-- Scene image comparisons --
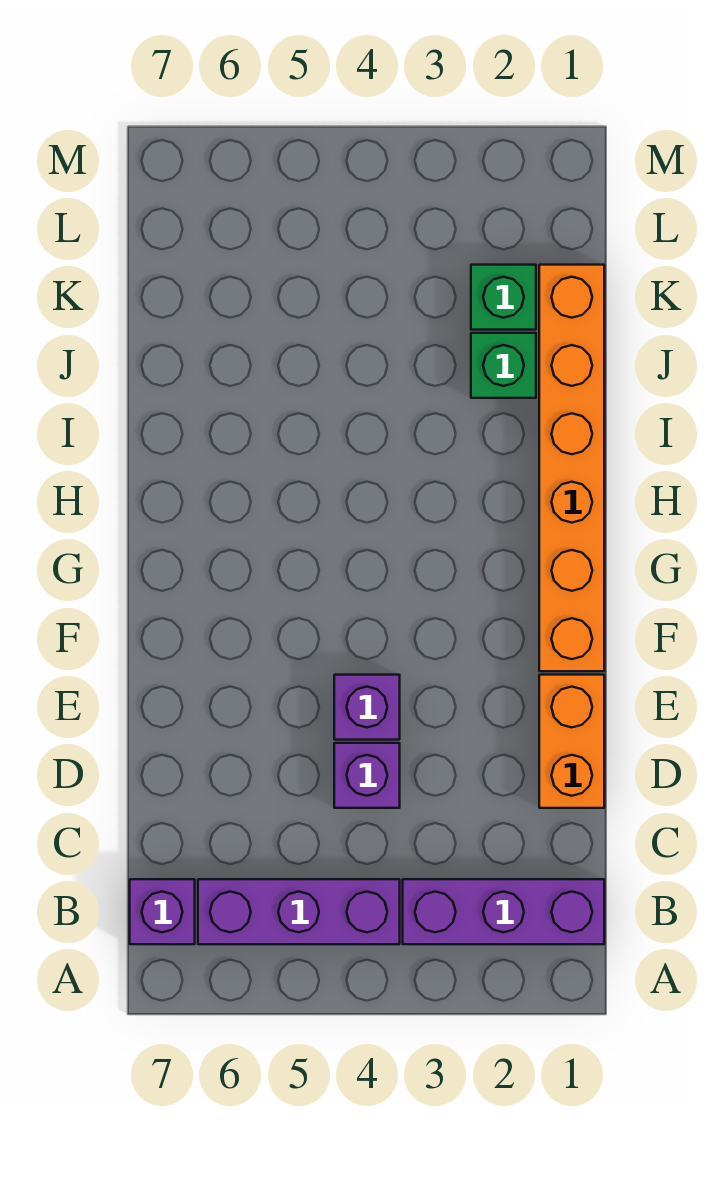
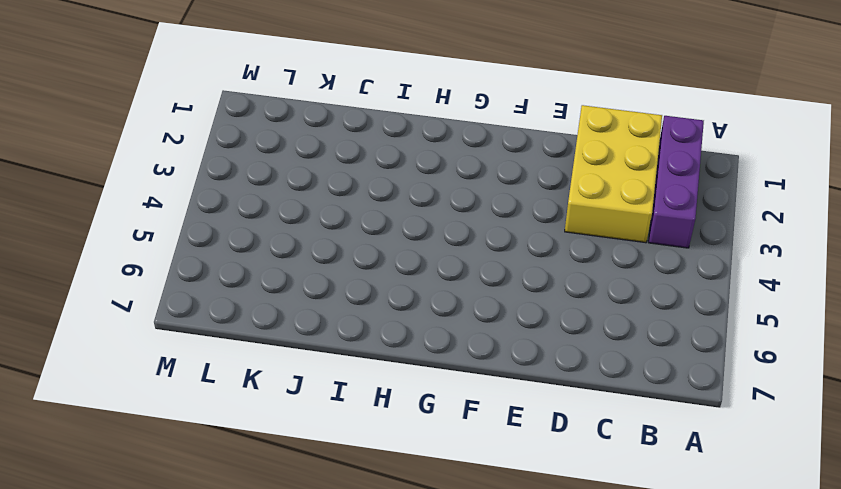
yellow brick C1:D3 level 1 -> orange brick D1:E1 level 1
none -> purple brick B4:B6 level 1
none -> purple brick B7 level 1

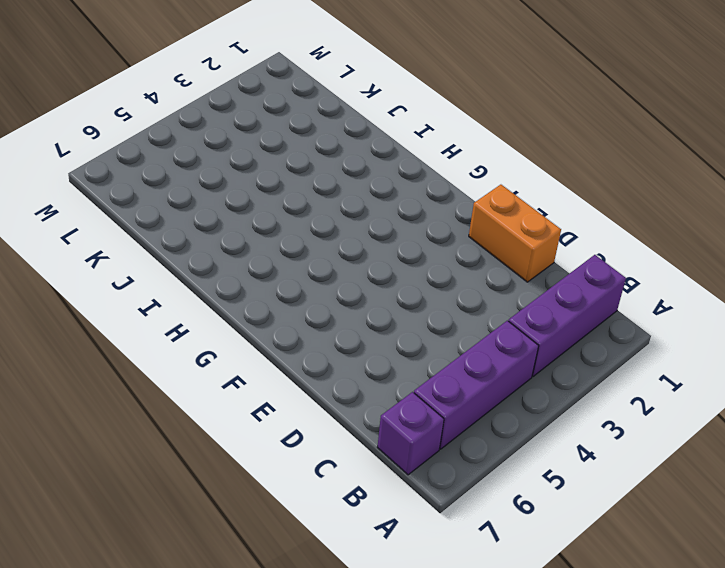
none -> purple brick D4 level 1
none -> purple brick E4 level 1

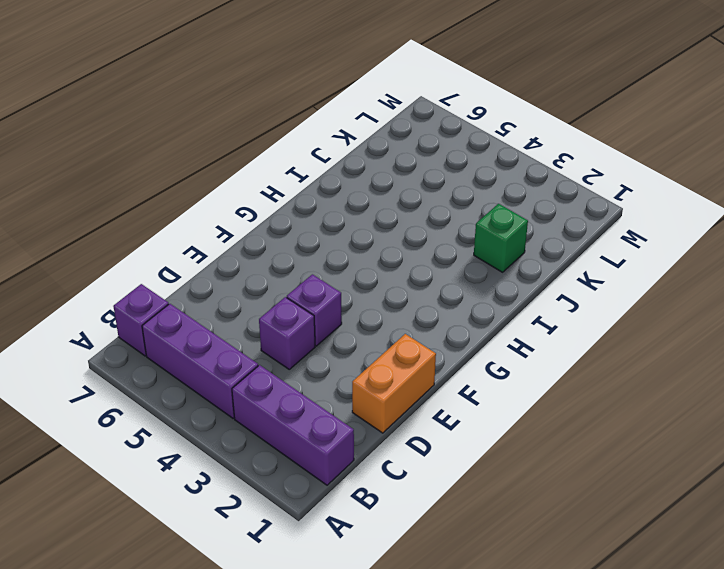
none -> orange brick F1:K1 level 1
none -> green brick K2 level 1

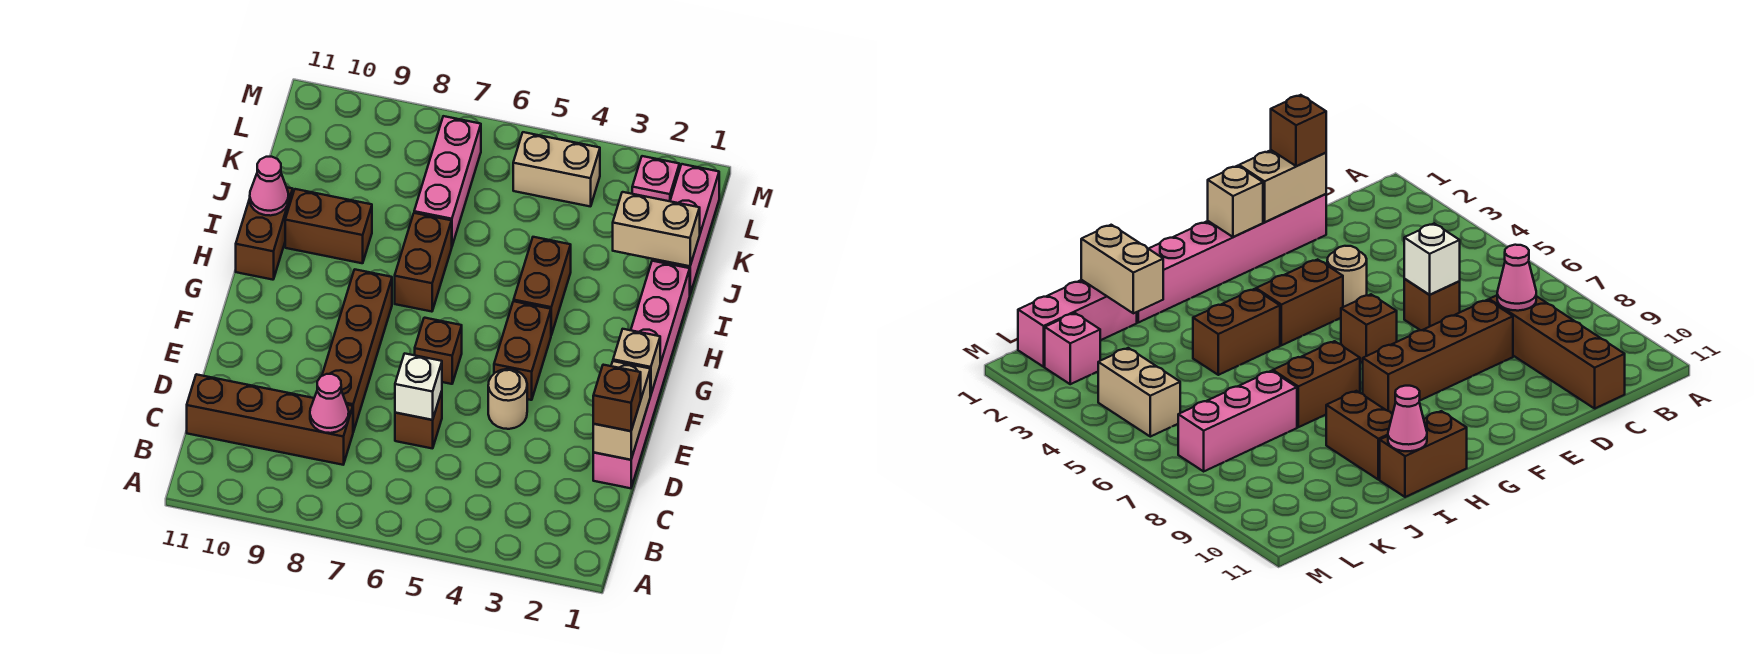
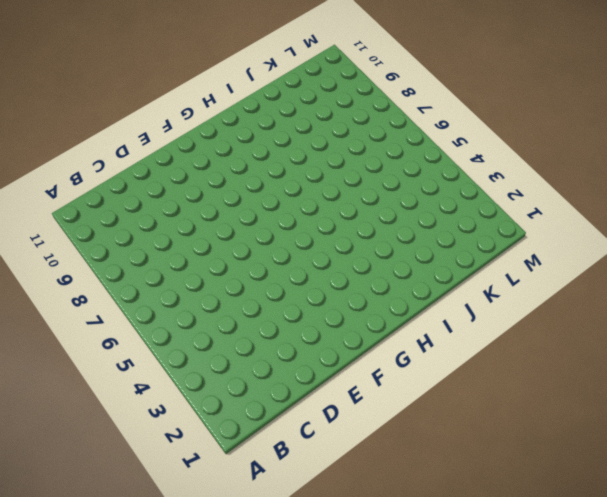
none -> brown brick C8:C11 level 1
none -> pink brick D1:I1 level 1
none -> brown brick D6 level 1

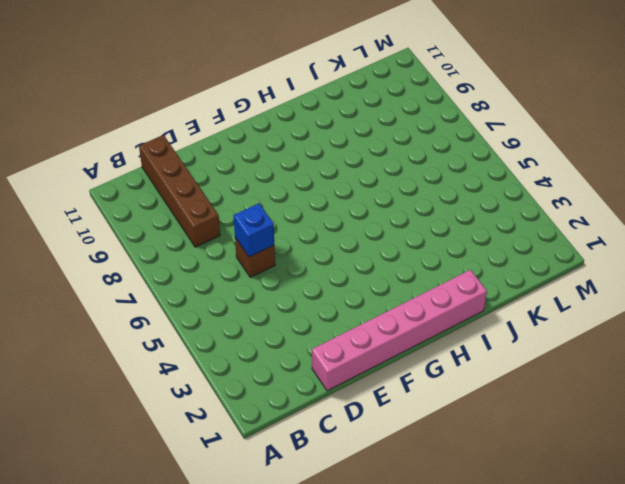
blue brick D6 level 2 -> white brick D6 level 2
none -> brown brick D8:G8 level 1
none -> tan round brick E4 level 1
none -> brown brick F4:G4 level 1

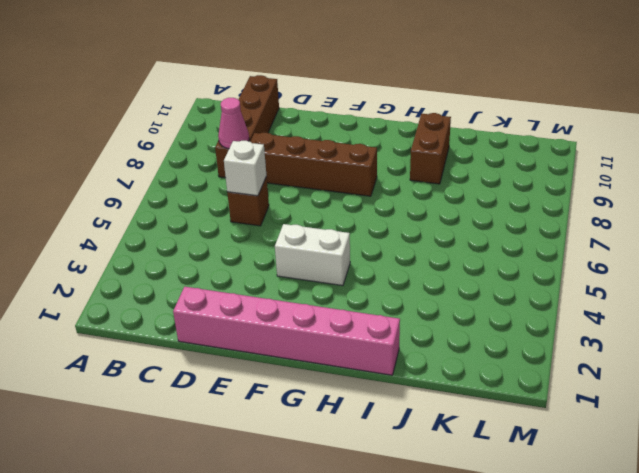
white brick F4:G4 level 1 -> brown brick F4:G4 level 1
none -> tan round brick E4 level 1
none -> brown brick F6 level 1
none -> brown brick H4:I4 level 1

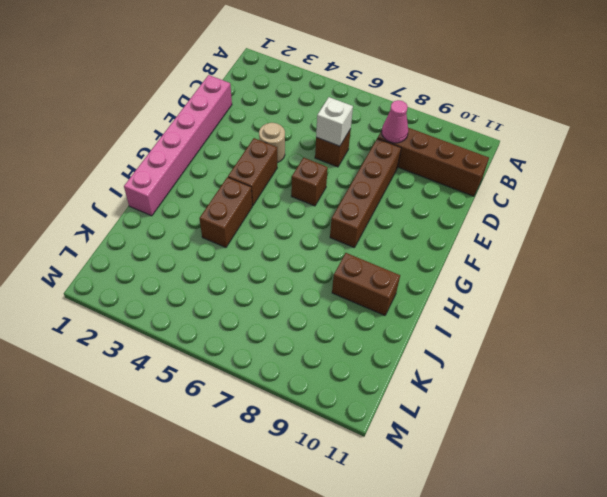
none -> brown brick H7:I7 level 1
none -> brown brick H11:I11 level 1
none -> pink brick J1:L1 level 1

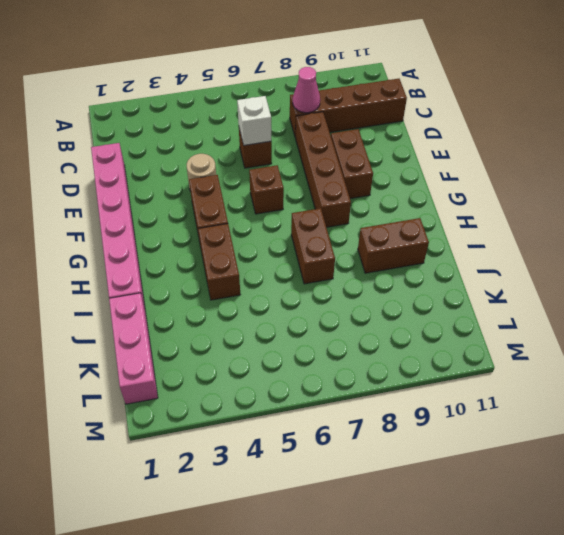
brown brick E9:F9 level 1 -> brown brick H11:I11 level 1
none -> pink brick J7:L7 level 1
none -> pink brick L2 level 1
none -> tan brick L4:L5 level 1

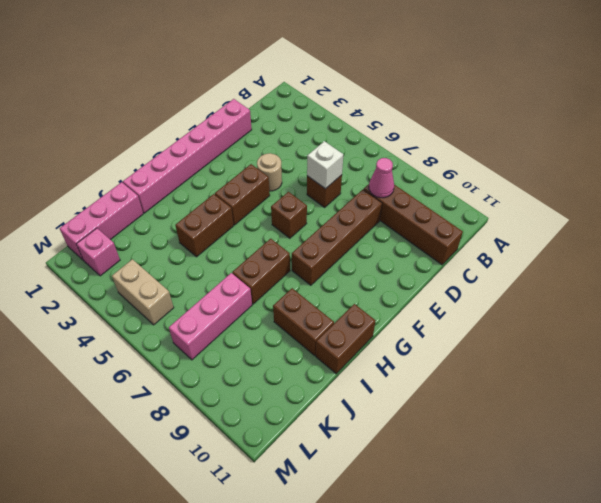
none -> tan brick D1:E1 level 2
none -> tan brick F1 level 2
none -> pink cone I11 level 2

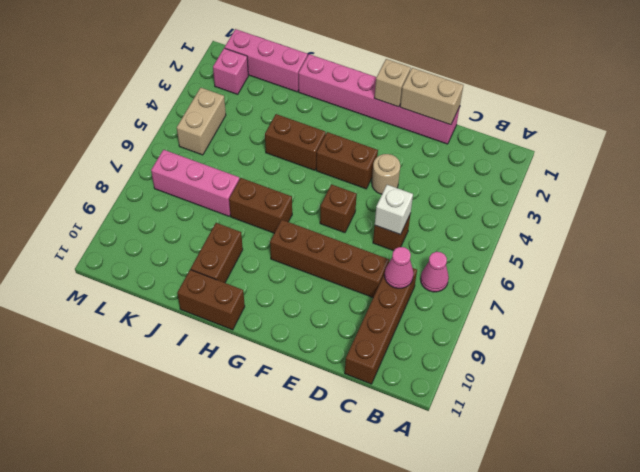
pink cone B7 level 1 -> pink cone I11 level 2
none -> tan brick J1:J2 level 2
none -> brown brick D1 level 3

-- ACTION ITEM --
Exclude all pictures and reproduce exactly the lines from the one containing "none -> brown brick H7:I7 level 1" through the final line of the entries above.

-- TASK RESPONSE --
none -> brown brick H7:I7 level 1
none -> brown brick H11:I11 level 1
none -> pink brick J1:L1 level 1

brown brick E9:F9 level 1 -> brown brick H11:I11 level 1
none -> pink brick J7:L7 level 1
none -> pink brick L2 level 1
none -> tan brick L4:L5 level 1

none -> tan brick D1:E1 level 2
none -> tan brick F1 level 2
none -> pink cone I11 level 2

pink cone B7 level 1 -> pink cone I11 level 2
none -> tan brick J1:J2 level 2
none -> brown brick D1 level 3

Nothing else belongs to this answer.